= SUPPLIED INFORMATION =
====================
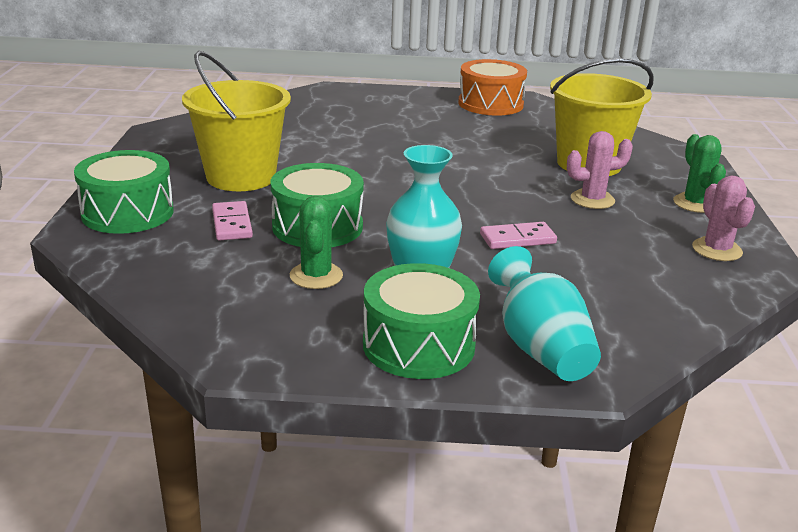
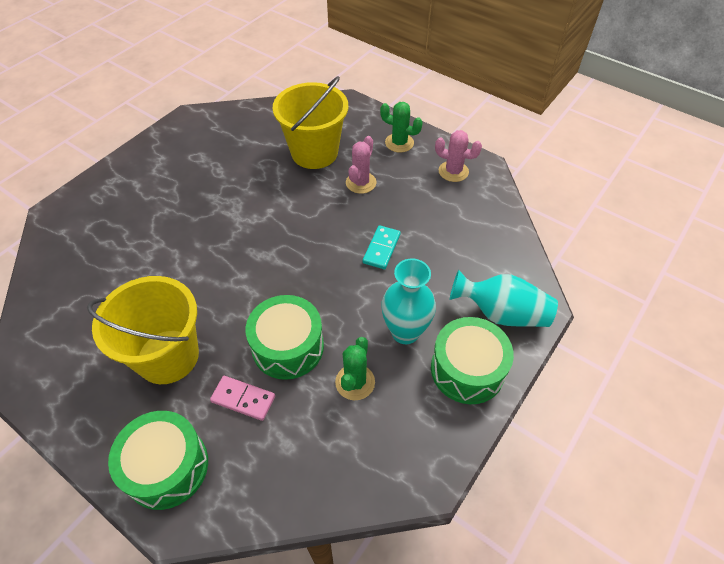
camera: 55 degrees left, 25 degrees up
(316, 276) = (355, 382): green cactus -> green cactus turned 75 degrees clockwise
(490, 104) = (180, 140): orange drum -> none
(517, 239) = (381, 249): pink domino -> turquoise domino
====================
= REQUIREMENT =
Before writing out the material above, please remove its pictures; everything else stays exact.

= RESULT =
camera: 55 degrees left, 25 degrees up
(316, 276) = (355, 382): green cactus -> green cactus turned 75 degrees clockwise
(490, 104) = (180, 140): orange drum -> none
(517, 239) = (381, 249): pink domino -> turquoise domino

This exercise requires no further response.